Exercise: Only the lines from the one containing "red rectangle: (100, 1029)" through the one containing "blue ellipse: (40, 39) -> (66, 25), moved" should be printed, exactly as they appear below, with both ends included.

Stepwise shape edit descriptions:

"""

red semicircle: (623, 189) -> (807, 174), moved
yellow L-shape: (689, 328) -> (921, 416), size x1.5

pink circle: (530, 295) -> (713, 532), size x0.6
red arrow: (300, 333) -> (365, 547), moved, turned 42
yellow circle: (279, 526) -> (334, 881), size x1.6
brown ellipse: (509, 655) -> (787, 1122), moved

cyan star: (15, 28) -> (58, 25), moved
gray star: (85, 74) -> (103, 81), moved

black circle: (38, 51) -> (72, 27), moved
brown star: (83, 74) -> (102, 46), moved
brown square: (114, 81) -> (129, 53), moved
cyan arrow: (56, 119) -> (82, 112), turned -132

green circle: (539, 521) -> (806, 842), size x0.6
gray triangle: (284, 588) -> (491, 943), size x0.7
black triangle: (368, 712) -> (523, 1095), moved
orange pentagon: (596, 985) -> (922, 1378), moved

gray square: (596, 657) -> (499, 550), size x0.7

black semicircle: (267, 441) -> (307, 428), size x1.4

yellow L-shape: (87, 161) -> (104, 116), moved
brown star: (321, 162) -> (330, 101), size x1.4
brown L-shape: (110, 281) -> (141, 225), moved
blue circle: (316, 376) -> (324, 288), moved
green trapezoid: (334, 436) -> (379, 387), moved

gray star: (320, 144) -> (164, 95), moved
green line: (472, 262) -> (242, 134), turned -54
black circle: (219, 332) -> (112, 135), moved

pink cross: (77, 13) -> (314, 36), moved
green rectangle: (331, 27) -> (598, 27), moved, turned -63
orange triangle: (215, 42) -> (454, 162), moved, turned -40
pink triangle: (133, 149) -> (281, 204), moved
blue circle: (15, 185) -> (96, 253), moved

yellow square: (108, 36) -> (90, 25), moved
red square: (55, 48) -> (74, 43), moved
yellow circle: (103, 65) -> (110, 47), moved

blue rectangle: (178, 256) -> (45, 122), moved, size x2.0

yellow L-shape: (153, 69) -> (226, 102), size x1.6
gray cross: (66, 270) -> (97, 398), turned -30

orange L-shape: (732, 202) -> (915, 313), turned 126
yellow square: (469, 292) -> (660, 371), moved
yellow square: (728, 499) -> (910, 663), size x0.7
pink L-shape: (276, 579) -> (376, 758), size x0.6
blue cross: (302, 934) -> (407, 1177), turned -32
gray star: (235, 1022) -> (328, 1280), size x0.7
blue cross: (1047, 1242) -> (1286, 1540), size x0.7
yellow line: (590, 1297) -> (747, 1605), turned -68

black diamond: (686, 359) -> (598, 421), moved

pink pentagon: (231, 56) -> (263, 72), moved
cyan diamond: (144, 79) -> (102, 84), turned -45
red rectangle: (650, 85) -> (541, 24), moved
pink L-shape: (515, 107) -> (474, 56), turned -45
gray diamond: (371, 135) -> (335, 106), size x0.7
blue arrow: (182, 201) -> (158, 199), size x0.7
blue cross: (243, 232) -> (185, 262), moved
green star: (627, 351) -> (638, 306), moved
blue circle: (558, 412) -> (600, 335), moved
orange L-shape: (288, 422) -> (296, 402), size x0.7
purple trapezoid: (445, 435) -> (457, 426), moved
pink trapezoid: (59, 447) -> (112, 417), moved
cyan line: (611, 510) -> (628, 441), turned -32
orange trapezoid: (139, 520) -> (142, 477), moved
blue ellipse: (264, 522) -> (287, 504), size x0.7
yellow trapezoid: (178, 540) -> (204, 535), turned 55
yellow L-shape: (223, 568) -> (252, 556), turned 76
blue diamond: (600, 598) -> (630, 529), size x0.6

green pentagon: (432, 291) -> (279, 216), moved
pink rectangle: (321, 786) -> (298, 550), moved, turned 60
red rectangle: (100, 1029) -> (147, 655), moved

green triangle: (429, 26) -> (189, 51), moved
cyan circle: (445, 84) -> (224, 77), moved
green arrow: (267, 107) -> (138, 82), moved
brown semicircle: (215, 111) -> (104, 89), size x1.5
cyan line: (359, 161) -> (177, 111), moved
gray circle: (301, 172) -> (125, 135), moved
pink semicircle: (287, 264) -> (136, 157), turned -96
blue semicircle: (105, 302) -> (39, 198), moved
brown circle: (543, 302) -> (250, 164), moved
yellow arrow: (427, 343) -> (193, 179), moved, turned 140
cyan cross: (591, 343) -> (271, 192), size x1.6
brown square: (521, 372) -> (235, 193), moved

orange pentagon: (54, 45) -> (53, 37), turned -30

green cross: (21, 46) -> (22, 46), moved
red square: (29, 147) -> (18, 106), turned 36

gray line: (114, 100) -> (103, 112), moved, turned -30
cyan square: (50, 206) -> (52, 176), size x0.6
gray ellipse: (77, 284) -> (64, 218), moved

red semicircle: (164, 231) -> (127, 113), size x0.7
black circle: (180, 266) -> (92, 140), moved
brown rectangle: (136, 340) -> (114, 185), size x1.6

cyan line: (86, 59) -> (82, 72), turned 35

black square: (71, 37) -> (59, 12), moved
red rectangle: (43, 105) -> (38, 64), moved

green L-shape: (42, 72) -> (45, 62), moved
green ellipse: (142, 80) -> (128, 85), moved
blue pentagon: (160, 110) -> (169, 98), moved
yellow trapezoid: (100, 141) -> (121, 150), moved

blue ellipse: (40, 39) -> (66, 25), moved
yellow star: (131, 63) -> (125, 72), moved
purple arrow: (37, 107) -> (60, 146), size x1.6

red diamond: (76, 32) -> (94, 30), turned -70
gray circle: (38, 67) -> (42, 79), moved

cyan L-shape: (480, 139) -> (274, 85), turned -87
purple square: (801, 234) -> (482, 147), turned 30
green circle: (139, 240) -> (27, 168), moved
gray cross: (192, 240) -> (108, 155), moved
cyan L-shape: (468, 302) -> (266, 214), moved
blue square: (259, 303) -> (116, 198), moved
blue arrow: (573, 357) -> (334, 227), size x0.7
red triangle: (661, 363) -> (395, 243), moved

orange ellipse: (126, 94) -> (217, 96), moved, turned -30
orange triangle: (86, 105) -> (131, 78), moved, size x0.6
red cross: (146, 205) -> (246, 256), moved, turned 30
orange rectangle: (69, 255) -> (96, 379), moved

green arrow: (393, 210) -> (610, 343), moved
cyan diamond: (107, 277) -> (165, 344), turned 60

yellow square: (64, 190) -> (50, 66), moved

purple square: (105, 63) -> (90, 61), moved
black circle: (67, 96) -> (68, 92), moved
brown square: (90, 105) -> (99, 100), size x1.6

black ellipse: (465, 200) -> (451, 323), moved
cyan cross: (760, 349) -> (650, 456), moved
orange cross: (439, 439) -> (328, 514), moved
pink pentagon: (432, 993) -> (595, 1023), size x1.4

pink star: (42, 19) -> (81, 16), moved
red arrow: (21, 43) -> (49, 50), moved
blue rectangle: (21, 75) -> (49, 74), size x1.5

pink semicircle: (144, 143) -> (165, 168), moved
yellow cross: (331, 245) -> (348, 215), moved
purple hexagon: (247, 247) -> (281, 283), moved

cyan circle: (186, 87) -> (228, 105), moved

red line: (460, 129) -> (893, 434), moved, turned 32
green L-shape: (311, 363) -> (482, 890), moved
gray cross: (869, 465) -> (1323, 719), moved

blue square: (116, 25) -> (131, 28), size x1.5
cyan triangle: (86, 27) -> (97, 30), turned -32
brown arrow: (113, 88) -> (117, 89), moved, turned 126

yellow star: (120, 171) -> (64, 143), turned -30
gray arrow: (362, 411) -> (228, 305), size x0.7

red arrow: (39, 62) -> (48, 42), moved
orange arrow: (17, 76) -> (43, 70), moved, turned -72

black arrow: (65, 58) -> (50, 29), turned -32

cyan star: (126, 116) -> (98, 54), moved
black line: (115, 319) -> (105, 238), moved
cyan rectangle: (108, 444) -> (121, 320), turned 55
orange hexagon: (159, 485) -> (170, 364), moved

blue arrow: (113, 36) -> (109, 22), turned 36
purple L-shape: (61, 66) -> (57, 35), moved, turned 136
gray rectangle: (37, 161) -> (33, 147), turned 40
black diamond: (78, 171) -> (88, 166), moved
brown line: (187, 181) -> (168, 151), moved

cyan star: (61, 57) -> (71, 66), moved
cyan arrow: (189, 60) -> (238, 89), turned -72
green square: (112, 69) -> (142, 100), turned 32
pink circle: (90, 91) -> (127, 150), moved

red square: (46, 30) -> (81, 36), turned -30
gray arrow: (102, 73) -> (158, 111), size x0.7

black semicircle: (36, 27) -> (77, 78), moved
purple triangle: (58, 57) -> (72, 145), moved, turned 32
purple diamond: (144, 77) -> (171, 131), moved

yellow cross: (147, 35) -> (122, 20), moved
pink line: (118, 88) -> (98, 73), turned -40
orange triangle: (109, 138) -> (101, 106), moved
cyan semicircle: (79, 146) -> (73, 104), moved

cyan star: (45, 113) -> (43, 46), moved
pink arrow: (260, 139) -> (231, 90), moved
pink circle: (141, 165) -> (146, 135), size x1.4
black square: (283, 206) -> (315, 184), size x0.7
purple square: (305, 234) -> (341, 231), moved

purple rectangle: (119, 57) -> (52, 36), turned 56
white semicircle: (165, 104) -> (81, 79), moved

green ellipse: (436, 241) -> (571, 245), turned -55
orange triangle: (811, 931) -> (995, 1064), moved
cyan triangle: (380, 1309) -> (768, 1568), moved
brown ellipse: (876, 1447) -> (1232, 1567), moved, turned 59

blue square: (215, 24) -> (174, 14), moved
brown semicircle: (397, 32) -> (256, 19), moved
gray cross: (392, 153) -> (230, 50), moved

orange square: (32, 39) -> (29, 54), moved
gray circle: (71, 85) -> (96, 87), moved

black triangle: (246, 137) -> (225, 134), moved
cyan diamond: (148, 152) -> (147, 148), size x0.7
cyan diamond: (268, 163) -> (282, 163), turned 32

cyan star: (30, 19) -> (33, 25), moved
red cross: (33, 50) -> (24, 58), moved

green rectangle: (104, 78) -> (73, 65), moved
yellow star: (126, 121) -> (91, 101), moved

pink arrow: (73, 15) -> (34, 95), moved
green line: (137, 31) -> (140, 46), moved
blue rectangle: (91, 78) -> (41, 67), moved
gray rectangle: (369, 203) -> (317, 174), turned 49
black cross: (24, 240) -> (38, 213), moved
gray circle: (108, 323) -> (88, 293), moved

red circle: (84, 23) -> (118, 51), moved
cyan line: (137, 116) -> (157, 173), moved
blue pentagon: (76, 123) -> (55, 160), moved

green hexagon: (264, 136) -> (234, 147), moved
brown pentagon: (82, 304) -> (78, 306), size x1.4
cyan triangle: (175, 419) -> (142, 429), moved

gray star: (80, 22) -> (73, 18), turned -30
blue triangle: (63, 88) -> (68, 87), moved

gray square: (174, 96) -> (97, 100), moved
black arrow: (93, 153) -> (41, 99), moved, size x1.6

"""

Answer to the problem:
red rectangle: (100, 1029) -> (147, 655), moved

green triangle: (429, 26) -> (189, 51), moved
cyan circle: (445, 84) -> (224, 77), moved
green arrow: (267, 107) -> (138, 82), moved
brown semicircle: (215, 111) -> (104, 89), size x1.5
cyan line: (359, 161) -> (177, 111), moved
gray circle: (301, 172) -> (125, 135), moved
pink semicircle: (287, 264) -> (136, 157), turned -96
blue semicircle: (105, 302) -> (39, 198), moved
brown circle: (543, 302) -> (250, 164), moved
yellow arrow: (427, 343) -> (193, 179), moved, turned 140
cyan cross: (591, 343) -> (271, 192), size x1.6
brown square: (521, 372) -> (235, 193), moved

orange pentagon: (54, 45) -> (53, 37), turned -30

green cross: (21, 46) -> (22, 46), moved
red square: (29, 147) -> (18, 106), turned 36

gray line: (114, 100) -> (103, 112), moved, turned -30
cyan square: (50, 206) -> (52, 176), size x0.6
gray ellipse: (77, 284) -> (64, 218), moved

red semicircle: (164, 231) -> (127, 113), size x0.7
black circle: (180, 266) -> (92, 140), moved
brown rectangle: (136, 340) -> (114, 185), size x1.6

cyan line: (86, 59) -> (82, 72), turned 35

black square: (71, 37) -> (59, 12), moved
red rectangle: (43, 105) -> (38, 64), moved

green L-shape: (42, 72) -> (45, 62), moved
green ellipse: (142, 80) -> (128, 85), moved
blue pentagon: (160, 110) -> (169, 98), moved
yellow trapezoid: (100, 141) -> (121, 150), moved

blue ellipse: (40, 39) -> (66, 25), moved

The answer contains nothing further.